### TO DO
First find the line with "Enumerate all objects" in the entries below, then set down exactly every line through the line with "Detect all objects", that line included.
[[ DATA EXCERPTS, beginning ]]
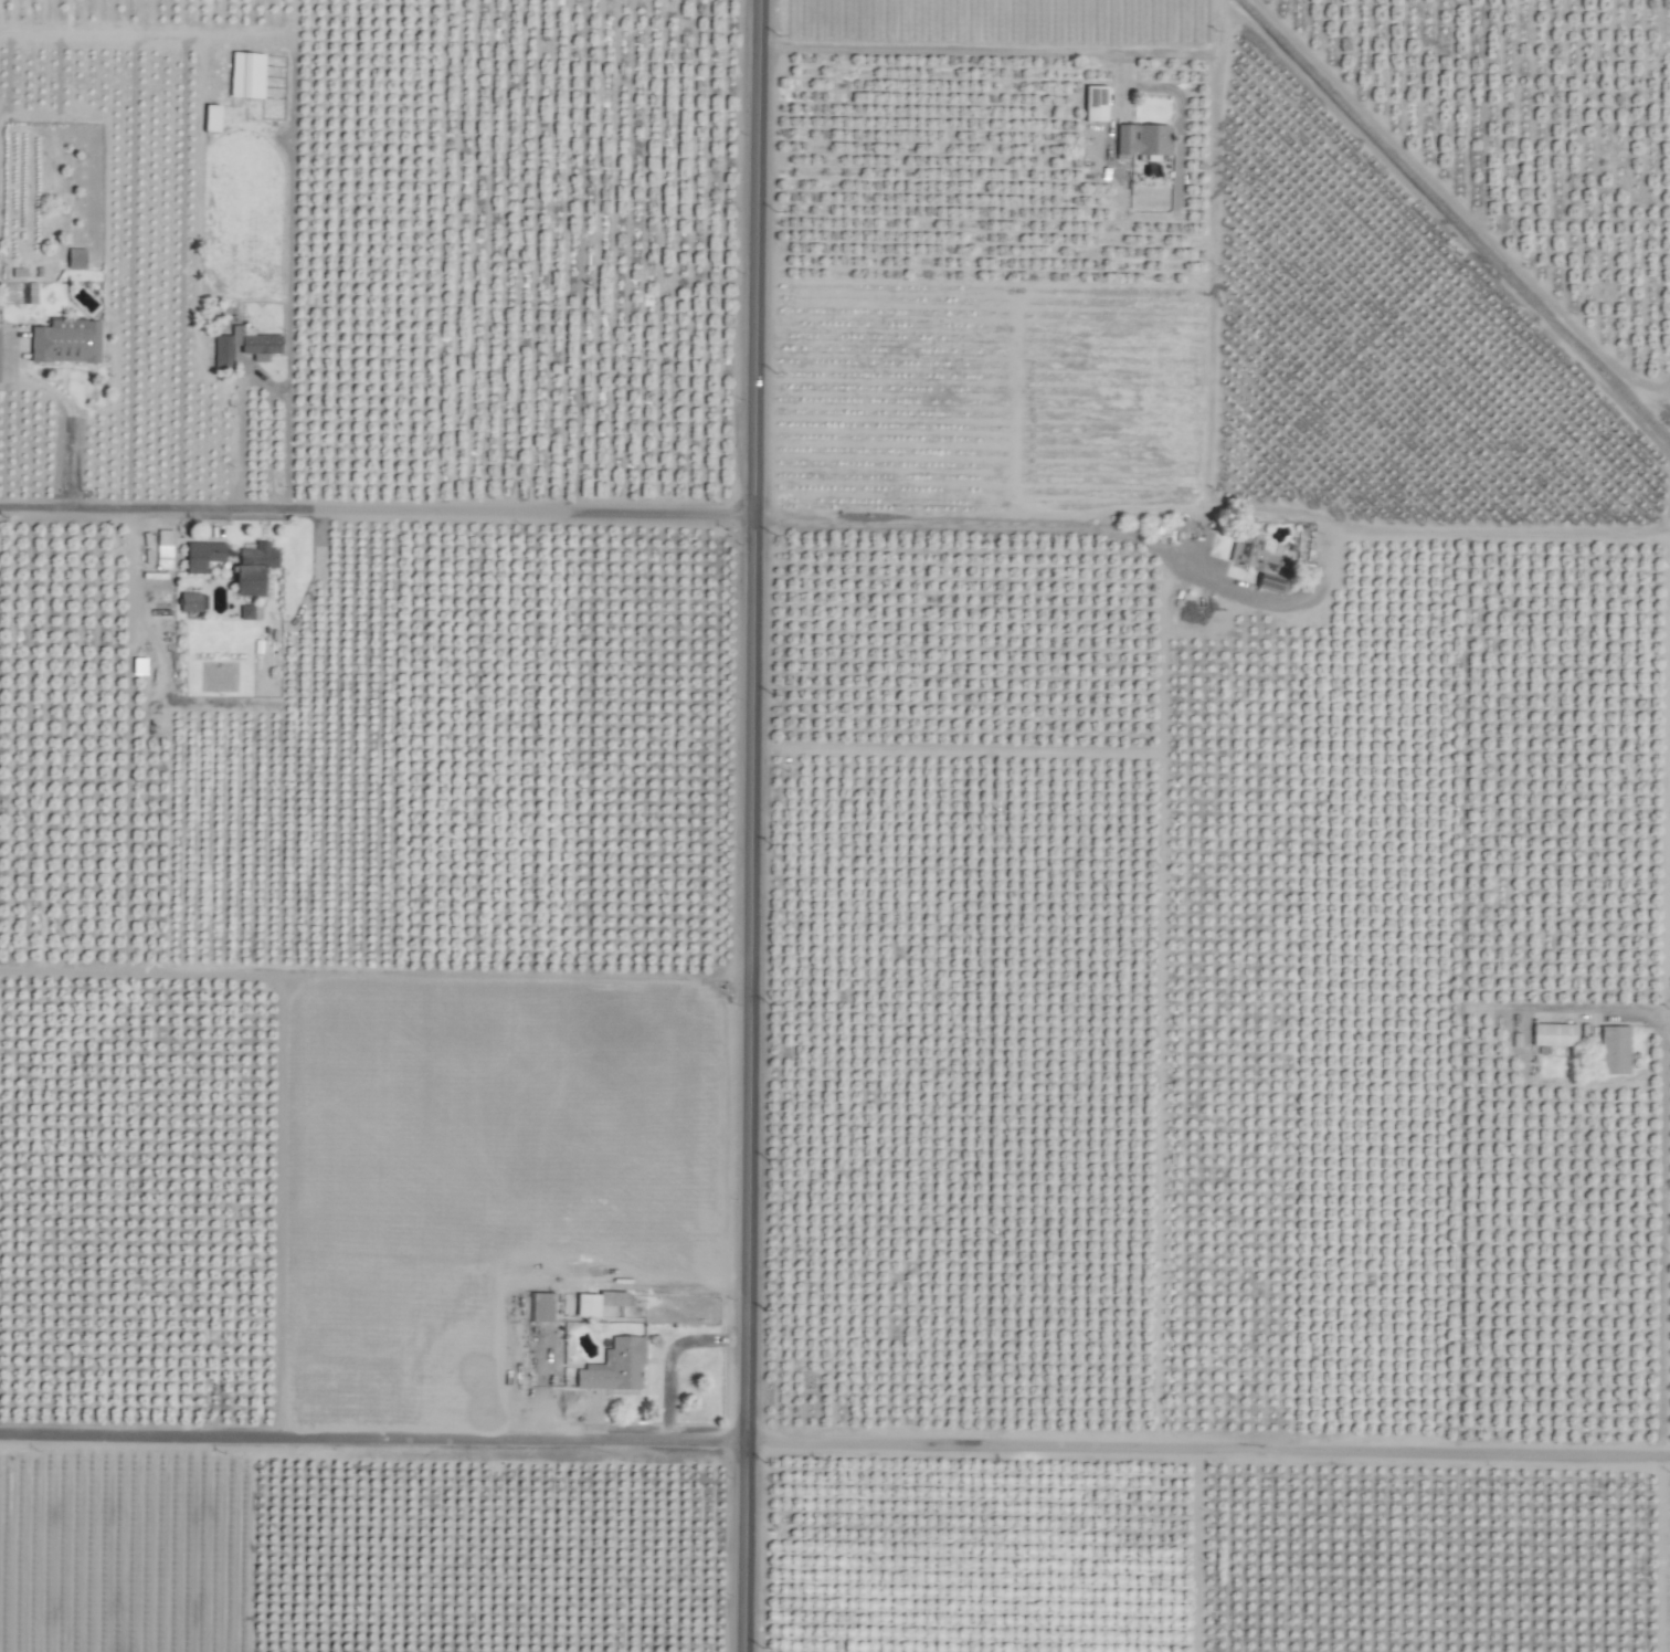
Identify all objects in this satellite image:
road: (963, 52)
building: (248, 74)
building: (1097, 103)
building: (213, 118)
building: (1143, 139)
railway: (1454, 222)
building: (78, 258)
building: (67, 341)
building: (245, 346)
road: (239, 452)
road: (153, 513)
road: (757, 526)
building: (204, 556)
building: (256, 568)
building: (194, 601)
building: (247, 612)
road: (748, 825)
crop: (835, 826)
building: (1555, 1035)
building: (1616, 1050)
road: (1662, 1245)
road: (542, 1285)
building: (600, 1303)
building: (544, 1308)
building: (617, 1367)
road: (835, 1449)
[[ DATA EXCERPTS, end ]]
[[ DATA EXCERPTS, beginning ]]
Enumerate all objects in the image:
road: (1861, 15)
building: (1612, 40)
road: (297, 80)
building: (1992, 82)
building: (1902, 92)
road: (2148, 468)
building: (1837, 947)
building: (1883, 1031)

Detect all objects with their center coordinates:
[[ DATA EXCERPTS, end ]]
### SOLUTION FOR THIS TASK
Enumerate all objects in the image:
road: (1861, 15)
building: (1612, 40)
road: (297, 80)
building: (1992, 82)
building: (1902, 92)
road: (2148, 468)
building: (1837, 947)
building: (1883, 1031)

Detect all objects with their center coordinates:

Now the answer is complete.